Copy out the records word for word, from the first line through the line with "28: 11:27 -> 5:43", including that line.
=== MATERIAL SUPPLIED ===
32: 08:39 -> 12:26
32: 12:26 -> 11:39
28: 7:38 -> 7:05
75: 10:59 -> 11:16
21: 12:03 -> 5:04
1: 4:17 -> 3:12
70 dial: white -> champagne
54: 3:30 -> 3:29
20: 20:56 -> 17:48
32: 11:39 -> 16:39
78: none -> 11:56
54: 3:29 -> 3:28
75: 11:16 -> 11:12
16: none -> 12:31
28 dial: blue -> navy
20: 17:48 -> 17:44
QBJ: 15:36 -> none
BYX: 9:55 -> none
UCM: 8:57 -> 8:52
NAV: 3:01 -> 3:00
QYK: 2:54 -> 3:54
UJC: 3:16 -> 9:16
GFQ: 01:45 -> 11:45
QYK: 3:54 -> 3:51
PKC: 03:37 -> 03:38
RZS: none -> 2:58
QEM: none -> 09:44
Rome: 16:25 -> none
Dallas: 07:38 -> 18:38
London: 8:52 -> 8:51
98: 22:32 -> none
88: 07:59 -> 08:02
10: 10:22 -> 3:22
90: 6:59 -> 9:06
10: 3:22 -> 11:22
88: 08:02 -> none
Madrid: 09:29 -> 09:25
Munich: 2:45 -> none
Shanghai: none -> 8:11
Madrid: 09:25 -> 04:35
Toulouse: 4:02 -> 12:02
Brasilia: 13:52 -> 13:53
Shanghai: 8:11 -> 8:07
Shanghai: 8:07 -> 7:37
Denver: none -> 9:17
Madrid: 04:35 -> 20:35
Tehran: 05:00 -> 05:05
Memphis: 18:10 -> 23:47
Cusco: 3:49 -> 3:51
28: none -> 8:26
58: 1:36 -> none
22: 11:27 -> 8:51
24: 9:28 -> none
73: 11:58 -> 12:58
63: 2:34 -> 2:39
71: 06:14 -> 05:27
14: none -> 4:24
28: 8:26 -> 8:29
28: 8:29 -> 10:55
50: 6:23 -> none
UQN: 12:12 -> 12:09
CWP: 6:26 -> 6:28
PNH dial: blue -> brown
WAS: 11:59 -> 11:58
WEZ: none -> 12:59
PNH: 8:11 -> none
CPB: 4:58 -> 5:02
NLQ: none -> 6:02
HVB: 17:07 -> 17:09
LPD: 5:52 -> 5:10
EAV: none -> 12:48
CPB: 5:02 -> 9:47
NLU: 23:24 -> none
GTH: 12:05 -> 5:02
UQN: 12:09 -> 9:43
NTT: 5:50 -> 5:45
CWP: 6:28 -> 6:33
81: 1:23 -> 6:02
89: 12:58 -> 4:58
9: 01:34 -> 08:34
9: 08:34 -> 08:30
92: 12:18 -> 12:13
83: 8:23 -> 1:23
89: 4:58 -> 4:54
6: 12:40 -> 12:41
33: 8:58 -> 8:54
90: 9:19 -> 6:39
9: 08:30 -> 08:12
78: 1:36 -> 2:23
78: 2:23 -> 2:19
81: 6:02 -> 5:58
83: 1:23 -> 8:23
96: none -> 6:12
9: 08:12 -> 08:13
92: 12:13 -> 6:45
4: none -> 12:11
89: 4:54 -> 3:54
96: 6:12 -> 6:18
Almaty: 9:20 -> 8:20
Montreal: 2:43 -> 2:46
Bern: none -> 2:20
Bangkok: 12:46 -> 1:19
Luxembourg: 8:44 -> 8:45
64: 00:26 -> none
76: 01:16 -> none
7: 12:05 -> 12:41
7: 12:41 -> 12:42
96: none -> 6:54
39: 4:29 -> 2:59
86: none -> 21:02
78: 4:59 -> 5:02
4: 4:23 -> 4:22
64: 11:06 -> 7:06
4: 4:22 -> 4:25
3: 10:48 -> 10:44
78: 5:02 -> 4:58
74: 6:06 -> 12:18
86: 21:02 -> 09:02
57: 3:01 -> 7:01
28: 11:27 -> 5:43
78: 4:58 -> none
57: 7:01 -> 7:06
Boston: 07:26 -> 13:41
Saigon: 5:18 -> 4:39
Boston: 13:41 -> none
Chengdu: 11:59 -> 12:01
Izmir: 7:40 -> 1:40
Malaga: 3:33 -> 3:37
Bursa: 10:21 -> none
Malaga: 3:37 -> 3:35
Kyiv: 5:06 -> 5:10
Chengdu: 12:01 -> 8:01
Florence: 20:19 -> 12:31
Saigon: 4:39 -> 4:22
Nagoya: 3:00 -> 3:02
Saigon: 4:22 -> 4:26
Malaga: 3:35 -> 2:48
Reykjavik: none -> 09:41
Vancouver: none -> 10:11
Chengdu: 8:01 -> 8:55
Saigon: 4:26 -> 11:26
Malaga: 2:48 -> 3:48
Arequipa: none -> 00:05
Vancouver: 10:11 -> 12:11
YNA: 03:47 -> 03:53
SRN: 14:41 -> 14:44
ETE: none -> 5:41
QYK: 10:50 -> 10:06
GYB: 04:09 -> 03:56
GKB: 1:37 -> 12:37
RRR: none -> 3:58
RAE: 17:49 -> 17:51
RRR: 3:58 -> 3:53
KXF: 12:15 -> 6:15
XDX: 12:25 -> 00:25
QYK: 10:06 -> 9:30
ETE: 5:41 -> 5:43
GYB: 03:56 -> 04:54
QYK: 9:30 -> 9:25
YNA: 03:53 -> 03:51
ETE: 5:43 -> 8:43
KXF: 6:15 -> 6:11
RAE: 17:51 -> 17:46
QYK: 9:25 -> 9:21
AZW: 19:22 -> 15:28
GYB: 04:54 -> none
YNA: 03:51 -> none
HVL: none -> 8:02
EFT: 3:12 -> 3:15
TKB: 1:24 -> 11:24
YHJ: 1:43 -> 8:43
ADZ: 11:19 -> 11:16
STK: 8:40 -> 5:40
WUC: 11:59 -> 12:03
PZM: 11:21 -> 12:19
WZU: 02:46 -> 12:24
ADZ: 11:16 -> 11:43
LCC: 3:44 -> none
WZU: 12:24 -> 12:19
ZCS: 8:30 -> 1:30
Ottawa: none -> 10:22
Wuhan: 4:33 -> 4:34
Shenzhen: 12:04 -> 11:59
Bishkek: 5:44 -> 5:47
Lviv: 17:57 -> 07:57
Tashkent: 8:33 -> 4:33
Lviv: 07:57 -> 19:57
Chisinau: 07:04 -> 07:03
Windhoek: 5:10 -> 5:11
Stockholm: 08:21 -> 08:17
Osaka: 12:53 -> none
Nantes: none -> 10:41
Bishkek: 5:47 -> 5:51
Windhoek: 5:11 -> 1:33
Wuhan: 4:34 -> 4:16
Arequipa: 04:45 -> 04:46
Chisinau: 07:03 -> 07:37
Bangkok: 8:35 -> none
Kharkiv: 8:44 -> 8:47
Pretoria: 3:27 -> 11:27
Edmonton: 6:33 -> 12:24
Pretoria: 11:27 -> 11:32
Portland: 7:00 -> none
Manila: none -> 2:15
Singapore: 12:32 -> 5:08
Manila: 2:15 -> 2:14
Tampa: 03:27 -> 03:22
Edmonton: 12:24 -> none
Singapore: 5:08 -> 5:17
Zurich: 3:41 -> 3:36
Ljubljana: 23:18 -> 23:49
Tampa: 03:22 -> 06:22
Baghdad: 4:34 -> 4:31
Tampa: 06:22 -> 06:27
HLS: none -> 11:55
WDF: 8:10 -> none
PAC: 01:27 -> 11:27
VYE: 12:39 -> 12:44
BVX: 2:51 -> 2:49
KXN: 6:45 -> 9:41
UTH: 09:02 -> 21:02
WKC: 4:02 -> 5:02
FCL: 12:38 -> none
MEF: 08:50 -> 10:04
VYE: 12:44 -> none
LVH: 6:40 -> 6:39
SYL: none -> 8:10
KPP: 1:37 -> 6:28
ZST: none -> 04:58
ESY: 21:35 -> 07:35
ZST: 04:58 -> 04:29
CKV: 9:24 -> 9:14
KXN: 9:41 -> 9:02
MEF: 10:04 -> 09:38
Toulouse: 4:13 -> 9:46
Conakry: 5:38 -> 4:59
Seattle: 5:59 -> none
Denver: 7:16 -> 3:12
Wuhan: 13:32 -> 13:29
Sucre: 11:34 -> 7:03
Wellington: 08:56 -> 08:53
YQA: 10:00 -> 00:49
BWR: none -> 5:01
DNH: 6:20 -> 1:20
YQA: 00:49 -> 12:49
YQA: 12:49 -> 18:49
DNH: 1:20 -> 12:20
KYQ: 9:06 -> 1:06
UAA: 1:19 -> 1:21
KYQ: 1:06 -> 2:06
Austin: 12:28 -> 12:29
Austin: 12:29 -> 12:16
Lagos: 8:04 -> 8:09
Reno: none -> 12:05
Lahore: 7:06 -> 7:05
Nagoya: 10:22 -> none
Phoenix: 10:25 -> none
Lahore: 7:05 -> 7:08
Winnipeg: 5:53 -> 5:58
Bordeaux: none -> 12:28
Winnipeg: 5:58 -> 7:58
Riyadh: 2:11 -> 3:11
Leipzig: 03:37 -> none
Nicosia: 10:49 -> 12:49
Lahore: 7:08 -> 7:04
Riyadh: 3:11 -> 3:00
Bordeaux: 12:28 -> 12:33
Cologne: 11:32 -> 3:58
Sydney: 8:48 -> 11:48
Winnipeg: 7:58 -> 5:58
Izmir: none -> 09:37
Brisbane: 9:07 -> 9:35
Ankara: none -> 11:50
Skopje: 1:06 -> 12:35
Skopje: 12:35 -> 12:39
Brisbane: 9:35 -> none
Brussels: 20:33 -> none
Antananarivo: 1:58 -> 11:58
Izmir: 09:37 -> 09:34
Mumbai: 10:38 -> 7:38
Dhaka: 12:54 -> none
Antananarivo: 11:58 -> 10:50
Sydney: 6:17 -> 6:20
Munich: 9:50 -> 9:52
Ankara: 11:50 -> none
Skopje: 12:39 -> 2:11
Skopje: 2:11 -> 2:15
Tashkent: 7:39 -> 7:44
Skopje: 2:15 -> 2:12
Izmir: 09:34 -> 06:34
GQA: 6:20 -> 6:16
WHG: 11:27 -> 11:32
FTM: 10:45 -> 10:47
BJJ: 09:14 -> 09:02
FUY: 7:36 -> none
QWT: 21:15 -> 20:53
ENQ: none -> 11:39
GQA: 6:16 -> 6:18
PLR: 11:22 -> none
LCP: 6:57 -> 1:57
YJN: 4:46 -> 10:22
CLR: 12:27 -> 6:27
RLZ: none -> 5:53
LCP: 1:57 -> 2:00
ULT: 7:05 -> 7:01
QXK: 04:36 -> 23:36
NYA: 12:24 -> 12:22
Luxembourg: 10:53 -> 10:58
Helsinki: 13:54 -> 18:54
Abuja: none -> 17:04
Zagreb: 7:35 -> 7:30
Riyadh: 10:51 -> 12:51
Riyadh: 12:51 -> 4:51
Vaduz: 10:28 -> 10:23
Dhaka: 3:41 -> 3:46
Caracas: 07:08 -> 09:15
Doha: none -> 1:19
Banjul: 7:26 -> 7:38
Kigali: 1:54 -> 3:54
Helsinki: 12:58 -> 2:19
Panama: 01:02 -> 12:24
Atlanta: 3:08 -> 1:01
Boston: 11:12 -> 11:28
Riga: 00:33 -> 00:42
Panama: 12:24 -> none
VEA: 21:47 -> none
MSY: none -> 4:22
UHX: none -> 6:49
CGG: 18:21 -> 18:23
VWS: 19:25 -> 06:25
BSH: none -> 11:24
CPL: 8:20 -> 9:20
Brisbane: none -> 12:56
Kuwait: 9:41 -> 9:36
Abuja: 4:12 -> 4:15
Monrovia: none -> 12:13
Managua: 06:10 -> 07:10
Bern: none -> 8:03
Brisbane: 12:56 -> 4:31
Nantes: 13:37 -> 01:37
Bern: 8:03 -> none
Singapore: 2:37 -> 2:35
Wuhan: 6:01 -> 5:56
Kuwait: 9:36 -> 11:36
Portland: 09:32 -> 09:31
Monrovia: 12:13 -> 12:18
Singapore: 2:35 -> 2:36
===
EXPECTED ANSWER ->
32: 08:39 -> 12:26
32: 12:26 -> 11:39
28: 7:38 -> 7:05
75: 10:59 -> 11:16
21: 12:03 -> 5:04
1: 4:17 -> 3:12
70 dial: white -> champagne
54: 3:30 -> 3:29
20: 20:56 -> 17:48
32: 11:39 -> 16:39
78: none -> 11:56
54: 3:29 -> 3:28
75: 11:16 -> 11:12
16: none -> 12:31
28 dial: blue -> navy
20: 17:48 -> 17:44
QBJ: 15:36 -> none
BYX: 9:55 -> none
UCM: 8:57 -> 8:52
NAV: 3:01 -> 3:00
QYK: 2:54 -> 3:54
UJC: 3:16 -> 9:16
GFQ: 01:45 -> 11:45
QYK: 3:54 -> 3:51
PKC: 03:37 -> 03:38
RZS: none -> 2:58
QEM: none -> 09:44
Rome: 16:25 -> none
Dallas: 07:38 -> 18:38
London: 8:52 -> 8:51
98: 22:32 -> none
88: 07:59 -> 08:02
10: 10:22 -> 3:22
90: 6:59 -> 9:06
10: 3:22 -> 11:22
88: 08:02 -> none
Madrid: 09:29 -> 09:25
Munich: 2:45 -> none
Shanghai: none -> 8:11
Madrid: 09:25 -> 04:35
Toulouse: 4:02 -> 12:02
Brasilia: 13:52 -> 13:53
Shanghai: 8:11 -> 8:07
Shanghai: 8:07 -> 7:37
Denver: none -> 9:17
Madrid: 04:35 -> 20:35
Tehran: 05:00 -> 05:05
Memphis: 18:10 -> 23:47
Cusco: 3:49 -> 3:51
28: none -> 8:26
58: 1:36 -> none
22: 11:27 -> 8:51
24: 9:28 -> none
73: 11:58 -> 12:58
63: 2:34 -> 2:39
71: 06:14 -> 05:27
14: none -> 4:24
28: 8:26 -> 8:29
28: 8:29 -> 10:55
50: 6:23 -> none
UQN: 12:12 -> 12:09
CWP: 6:26 -> 6:28
PNH dial: blue -> brown
WAS: 11:59 -> 11:58
WEZ: none -> 12:59
PNH: 8:11 -> none
CPB: 4:58 -> 5:02
NLQ: none -> 6:02
HVB: 17:07 -> 17:09
LPD: 5:52 -> 5:10
EAV: none -> 12:48
CPB: 5:02 -> 9:47
NLU: 23:24 -> none
GTH: 12:05 -> 5:02
UQN: 12:09 -> 9:43
NTT: 5:50 -> 5:45
CWP: 6:28 -> 6:33
81: 1:23 -> 6:02
89: 12:58 -> 4:58
9: 01:34 -> 08:34
9: 08:34 -> 08:30
92: 12:18 -> 12:13
83: 8:23 -> 1:23
89: 4:58 -> 4:54
6: 12:40 -> 12:41
33: 8:58 -> 8:54
90: 9:19 -> 6:39
9: 08:30 -> 08:12
78: 1:36 -> 2:23
78: 2:23 -> 2:19
81: 6:02 -> 5:58
83: 1:23 -> 8:23
96: none -> 6:12
9: 08:12 -> 08:13
92: 12:13 -> 6:45
4: none -> 12:11
89: 4:54 -> 3:54
96: 6:12 -> 6:18
Almaty: 9:20 -> 8:20
Montreal: 2:43 -> 2:46
Bern: none -> 2:20
Bangkok: 12:46 -> 1:19
Luxembourg: 8:44 -> 8:45
64: 00:26 -> none
76: 01:16 -> none
7: 12:05 -> 12:41
7: 12:41 -> 12:42
96: none -> 6:54
39: 4:29 -> 2:59
86: none -> 21:02
78: 4:59 -> 5:02
4: 4:23 -> 4:22
64: 11:06 -> 7:06
4: 4:22 -> 4:25
3: 10:48 -> 10:44
78: 5:02 -> 4:58
74: 6:06 -> 12:18
86: 21:02 -> 09:02
57: 3:01 -> 7:01
28: 11:27 -> 5:43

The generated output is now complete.